### Task description
Extract the lines from the one containing "13: (936, 706)" through the one containing "17: (317, 156)", both ends included. Leave the picture markers out of your answer.

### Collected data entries
..............................
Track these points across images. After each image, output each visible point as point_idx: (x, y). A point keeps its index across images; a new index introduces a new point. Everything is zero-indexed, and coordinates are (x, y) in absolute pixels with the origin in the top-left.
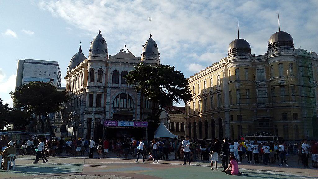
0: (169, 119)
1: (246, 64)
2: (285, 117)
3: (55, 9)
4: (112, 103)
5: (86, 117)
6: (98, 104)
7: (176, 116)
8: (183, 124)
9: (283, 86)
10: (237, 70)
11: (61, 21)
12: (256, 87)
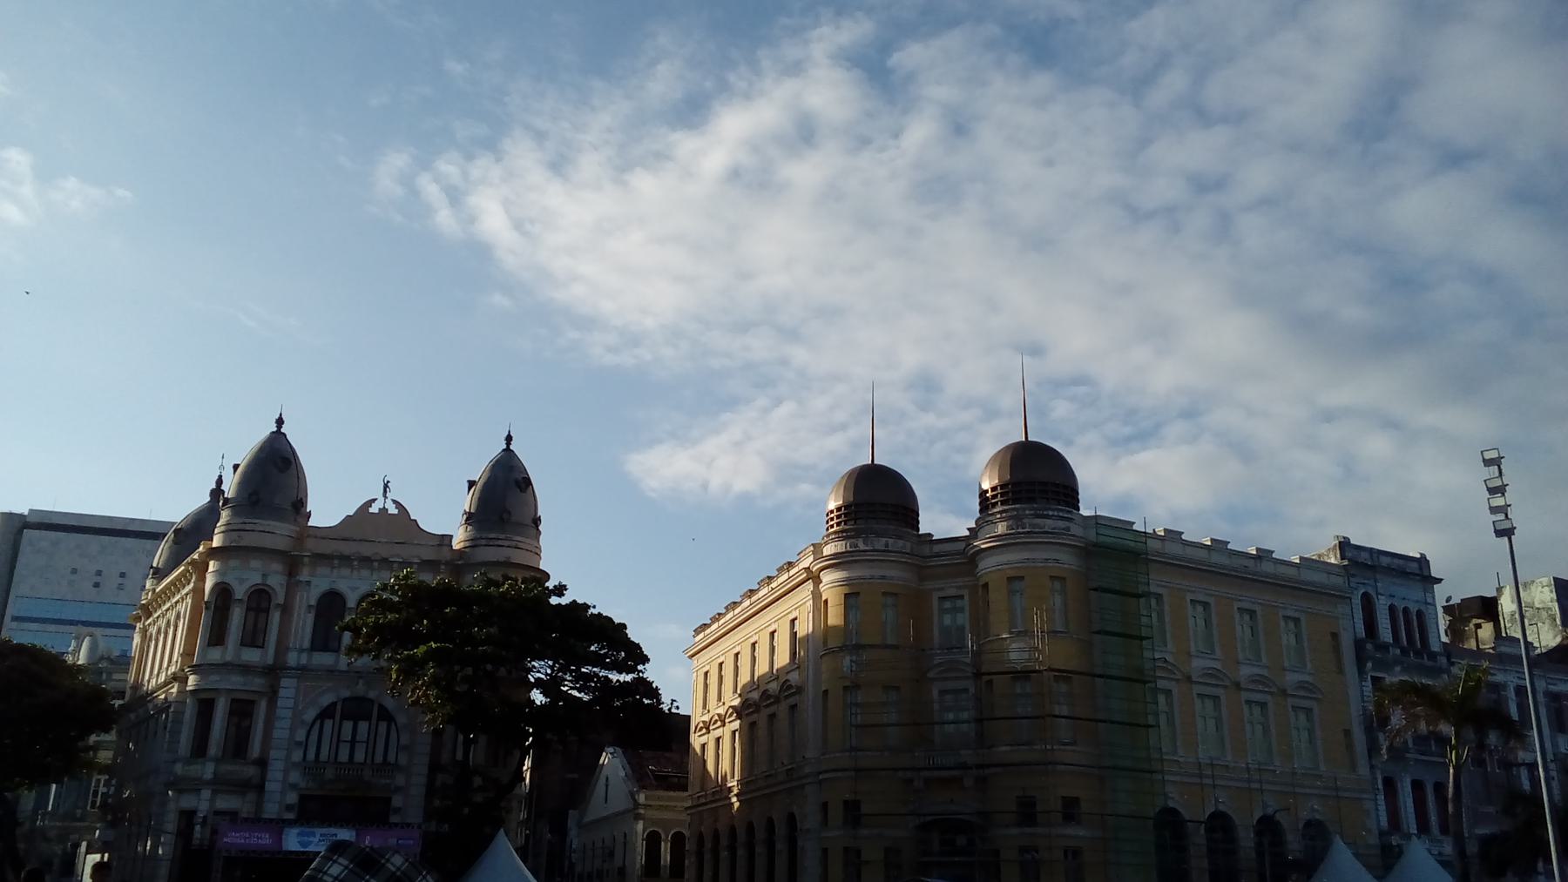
0: (638, 817)
1: (888, 573)
2: (1028, 812)
3: (455, 197)
4: (299, 744)
5: (172, 806)
6: (237, 746)
7: (670, 799)
8: (678, 840)
9: (1024, 675)
10: (852, 600)
11: (473, 262)
12: (931, 675)
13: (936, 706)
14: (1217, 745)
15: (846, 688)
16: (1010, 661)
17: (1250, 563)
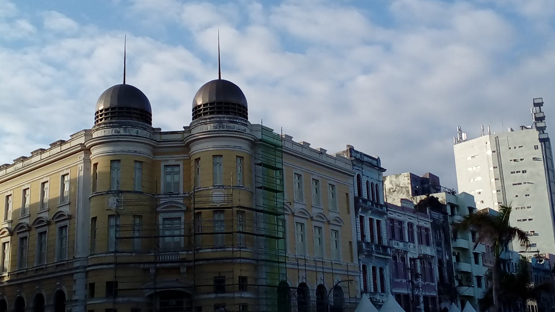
2: (220, 285)
9: (219, 210)
13: (161, 227)
14: (317, 248)
15: (110, 216)
16: (212, 202)
17: (317, 156)
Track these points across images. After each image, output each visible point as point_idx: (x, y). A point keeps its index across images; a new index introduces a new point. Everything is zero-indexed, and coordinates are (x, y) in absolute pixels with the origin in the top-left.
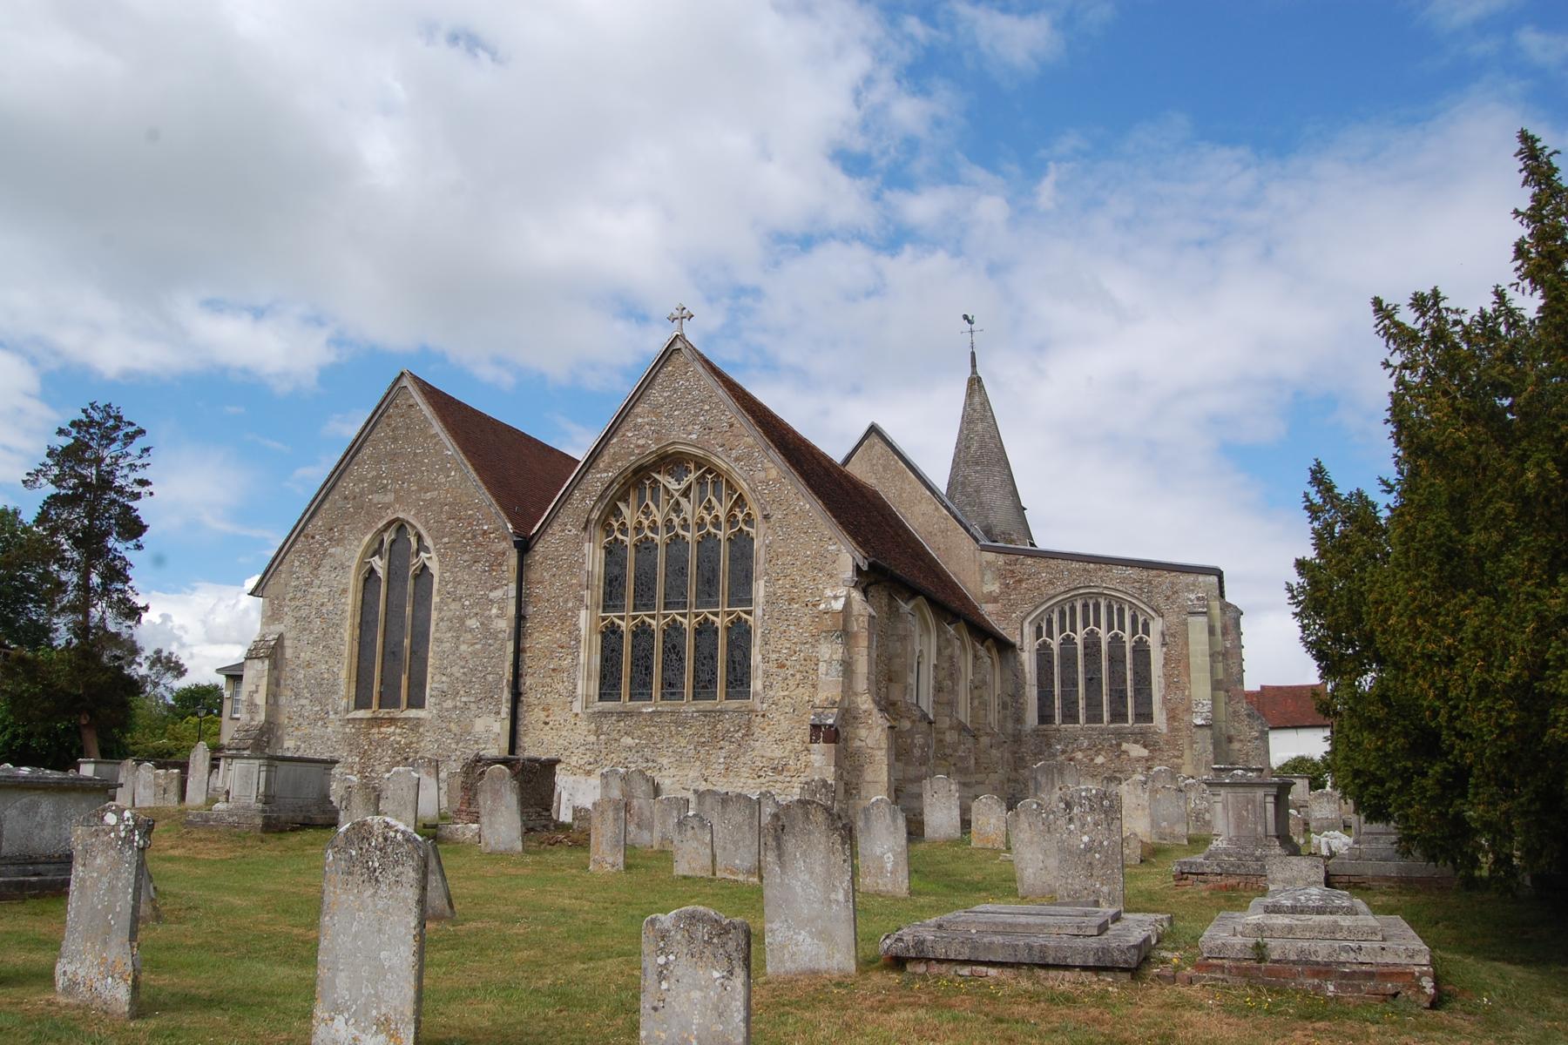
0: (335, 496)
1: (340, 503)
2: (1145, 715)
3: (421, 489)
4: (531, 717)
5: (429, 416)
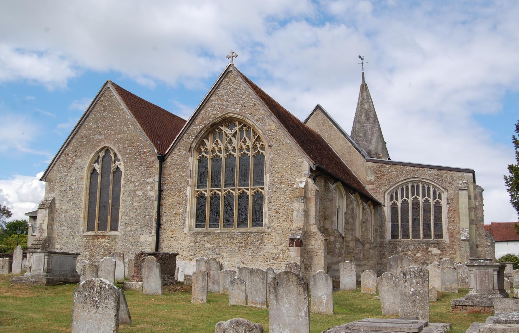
0: (78, 136)
1: (80, 140)
2: (439, 235)
4: (165, 235)
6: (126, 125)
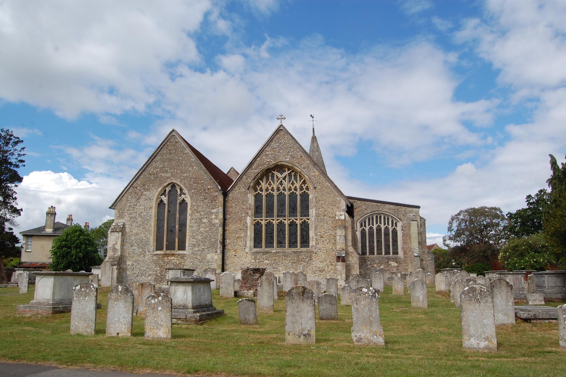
0: (145, 173)
1: (148, 176)
2: (395, 252)
3: (182, 172)
5: (185, 146)
6: (191, 165)
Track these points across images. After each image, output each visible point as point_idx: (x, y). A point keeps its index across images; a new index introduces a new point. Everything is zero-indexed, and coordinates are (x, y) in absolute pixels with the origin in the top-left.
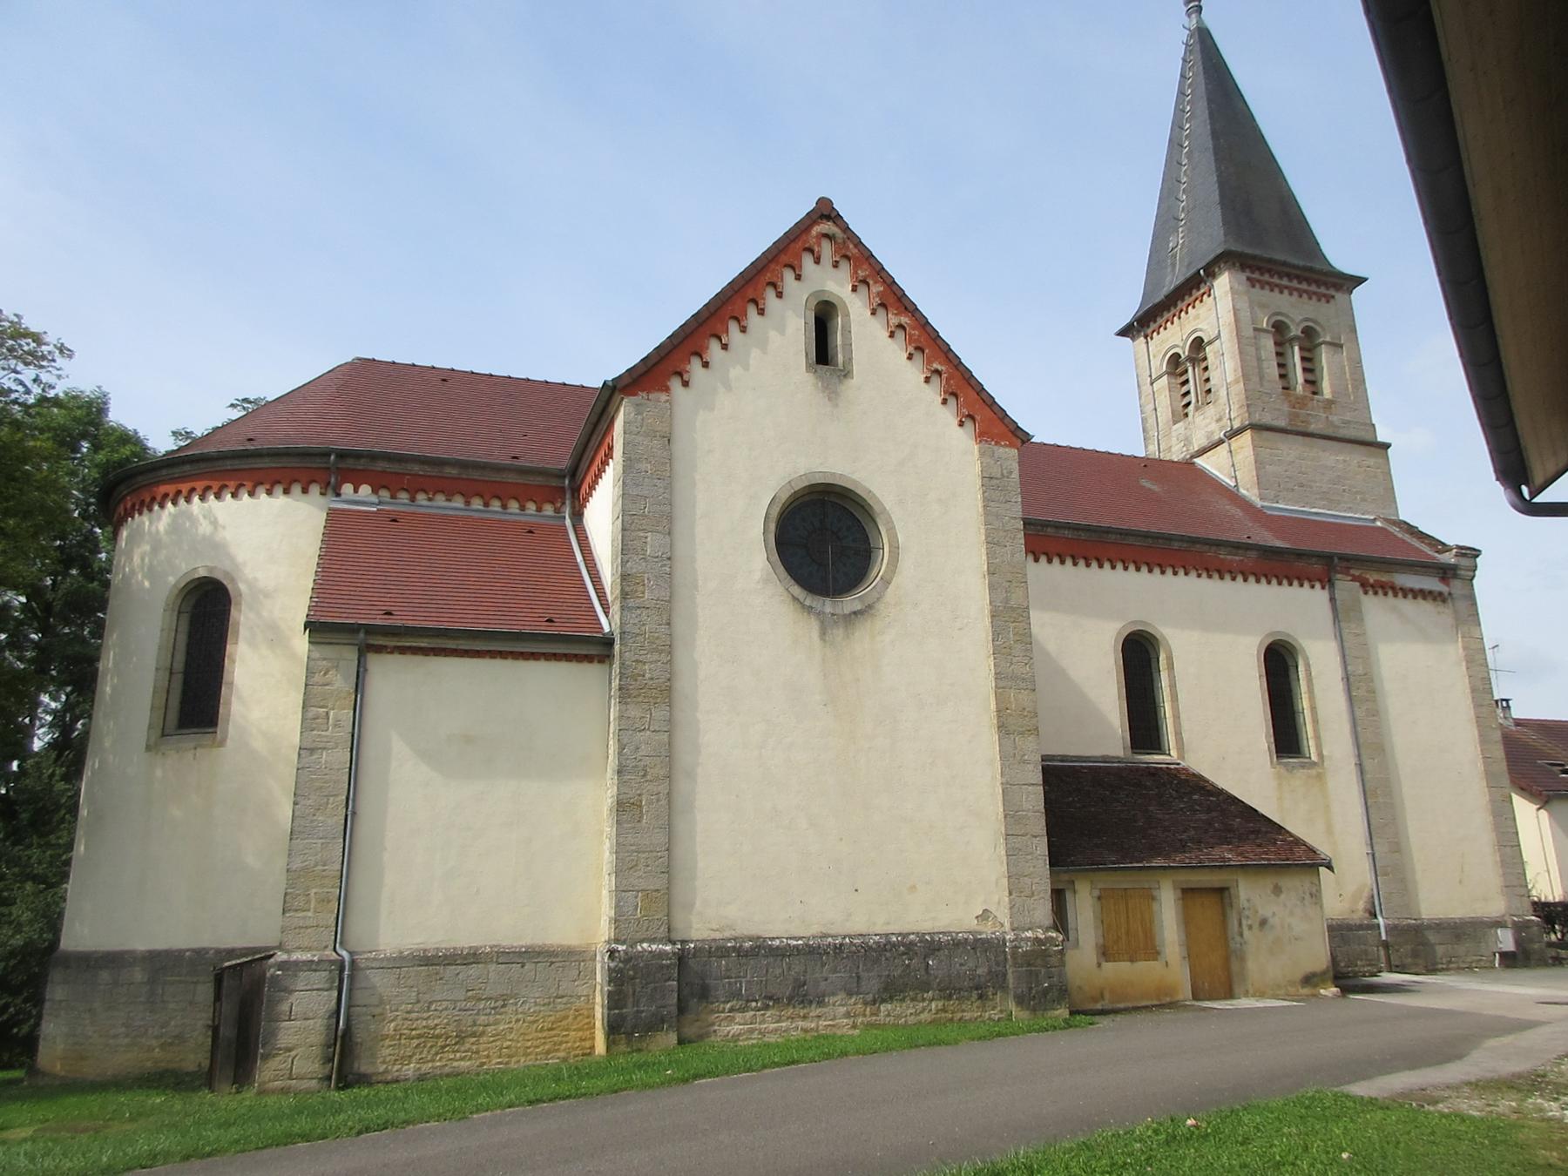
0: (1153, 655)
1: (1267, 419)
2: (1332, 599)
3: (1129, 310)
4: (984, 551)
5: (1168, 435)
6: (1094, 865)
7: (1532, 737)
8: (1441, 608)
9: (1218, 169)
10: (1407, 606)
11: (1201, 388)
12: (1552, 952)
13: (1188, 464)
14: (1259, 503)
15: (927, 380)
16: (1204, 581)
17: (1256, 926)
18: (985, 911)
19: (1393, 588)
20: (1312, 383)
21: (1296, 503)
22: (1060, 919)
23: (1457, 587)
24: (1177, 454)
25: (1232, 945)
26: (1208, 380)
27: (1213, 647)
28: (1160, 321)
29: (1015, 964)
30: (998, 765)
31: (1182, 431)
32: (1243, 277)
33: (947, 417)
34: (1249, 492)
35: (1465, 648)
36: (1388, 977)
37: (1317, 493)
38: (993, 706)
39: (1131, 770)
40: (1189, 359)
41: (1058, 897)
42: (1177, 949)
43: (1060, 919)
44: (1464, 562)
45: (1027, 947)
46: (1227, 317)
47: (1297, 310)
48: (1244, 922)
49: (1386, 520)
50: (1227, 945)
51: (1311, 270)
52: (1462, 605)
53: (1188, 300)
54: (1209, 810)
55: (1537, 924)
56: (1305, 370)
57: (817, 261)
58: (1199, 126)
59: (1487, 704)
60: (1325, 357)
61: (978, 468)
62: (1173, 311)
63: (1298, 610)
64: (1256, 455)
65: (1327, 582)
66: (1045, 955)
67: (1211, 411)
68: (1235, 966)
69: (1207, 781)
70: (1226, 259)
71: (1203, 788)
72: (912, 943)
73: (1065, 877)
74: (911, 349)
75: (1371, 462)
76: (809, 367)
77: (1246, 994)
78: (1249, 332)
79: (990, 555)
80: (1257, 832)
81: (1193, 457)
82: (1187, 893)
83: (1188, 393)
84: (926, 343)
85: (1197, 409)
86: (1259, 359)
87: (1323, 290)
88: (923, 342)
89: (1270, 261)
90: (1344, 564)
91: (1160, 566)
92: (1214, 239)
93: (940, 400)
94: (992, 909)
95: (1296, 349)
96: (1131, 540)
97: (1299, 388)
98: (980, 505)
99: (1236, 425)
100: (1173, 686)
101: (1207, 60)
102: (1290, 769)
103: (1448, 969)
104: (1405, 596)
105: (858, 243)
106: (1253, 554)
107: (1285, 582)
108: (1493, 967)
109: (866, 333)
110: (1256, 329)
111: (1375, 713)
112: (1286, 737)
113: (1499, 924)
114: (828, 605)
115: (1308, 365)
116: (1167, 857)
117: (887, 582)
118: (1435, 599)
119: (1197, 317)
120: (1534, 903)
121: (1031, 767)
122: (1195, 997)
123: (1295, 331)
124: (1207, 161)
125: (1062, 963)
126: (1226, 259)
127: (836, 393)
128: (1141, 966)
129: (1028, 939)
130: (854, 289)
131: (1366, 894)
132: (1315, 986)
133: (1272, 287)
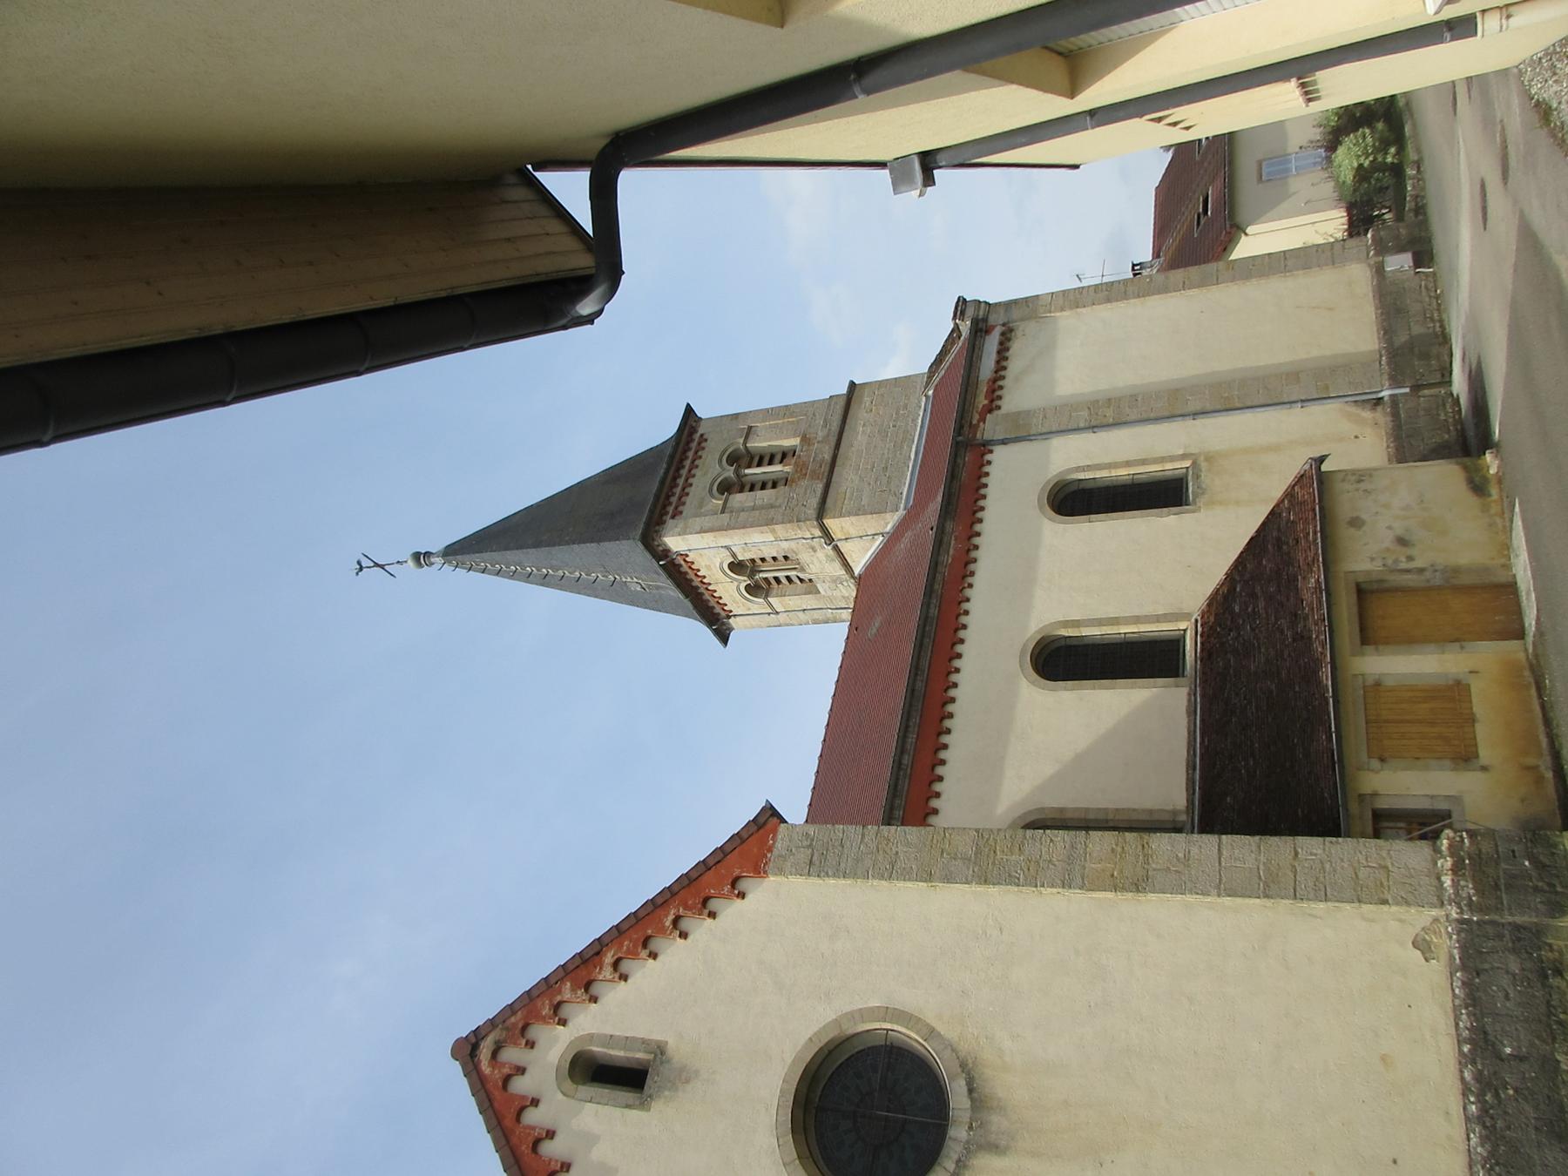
0: (1063, 643)
1: (814, 502)
2: (1004, 442)
3: (701, 632)
4: (901, 884)
5: (830, 599)
6: (1334, 765)
7: (1171, 242)
8: (1019, 333)
9: (567, 543)
10: (1014, 366)
11: (782, 564)
12: (1410, 217)
13: (860, 581)
14: (901, 512)
15: (684, 935)
16: (975, 580)
17: (1410, 552)
18: (1415, 945)
19: (995, 381)
20: (784, 455)
21: (903, 474)
22: (1424, 824)
23: (996, 319)
24: (849, 591)
25: (1438, 581)
26: (774, 559)
27: (1048, 574)
28: (712, 602)
29: (1498, 909)
30: (1190, 898)
31: (826, 586)
32: (670, 523)
33: (731, 912)
34: (890, 521)
35: (1062, 310)
36: (1459, 384)
37: (896, 455)
38: (1110, 895)
39: (1204, 682)
40: (751, 576)
41: (1385, 822)
42: (1447, 656)
43: (1424, 824)
44: (970, 312)
45: (1469, 889)
46: (707, 540)
47: (711, 468)
48: (1403, 566)
49: (928, 384)
50: (1439, 588)
51: (672, 457)
52: (1016, 314)
53: (691, 575)
54: (1253, 595)
55: (1377, 231)
56: (770, 463)
57: (521, 1070)
58: (529, 558)
59: (1137, 283)
60: (759, 444)
61: (800, 880)
62: (702, 590)
63: (1014, 479)
64: (850, 514)
65: (986, 447)
66: (1478, 860)
67: (804, 557)
68: (1466, 580)
69: (1216, 592)
70: (650, 541)
71: (1225, 597)
72: (1479, 1077)
73: (1354, 807)
74: (644, 953)
75: (867, 399)
76: (643, 1105)
77: (1507, 567)
78: (726, 516)
79: (906, 875)
80: (1279, 543)
81: (853, 576)
82: (1367, 637)
83: (788, 578)
84: (639, 933)
85: (803, 570)
86: (753, 508)
87: (694, 445)
88: (638, 935)
89: (657, 497)
90: (966, 429)
91: (956, 630)
92: (630, 551)
93: (709, 921)
94: (1410, 933)
95: (747, 471)
96: (925, 663)
97: (787, 469)
98: (842, 882)
99: (818, 533)
100: (1100, 622)
101: (465, 550)
102: (1201, 491)
103: (1441, 321)
104: (1005, 368)
105: (511, 1009)
106: (949, 526)
107: (983, 491)
108: (1434, 274)
109: (614, 1017)
110: (723, 512)
111: (1134, 398)
112: (1163, 494)
113: (1379, 270)
114: (958, 1133)
115: (766, 460)
116: (1318, 663)
117: (931, 1033)
118: (1009, 340)
119: (708, 567)
120: (1351, 235)
121: (1195, 851)
122: (1520, 634)
123: (730, 472)
124: (561, 553)
125: (1491, 834)
126: (650, 541)
127: (683, 1069)
128: (1478, 708)
129: (1455, 884)
130: (563, 1022)
131: (1353, 409)
132: (1485, 480)
133: (684, 494)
..............................
### Final result
13: (936, 706)
14: (1217, 745)
15: (846, 688)
16: (1010, 661)
17: (1250, 563)
2: (220, 285)
9: (219, 210)
13: (161, 227)
14: (317, 248)
15: (110, 216)
16: (212, 202)
17: (317, 156)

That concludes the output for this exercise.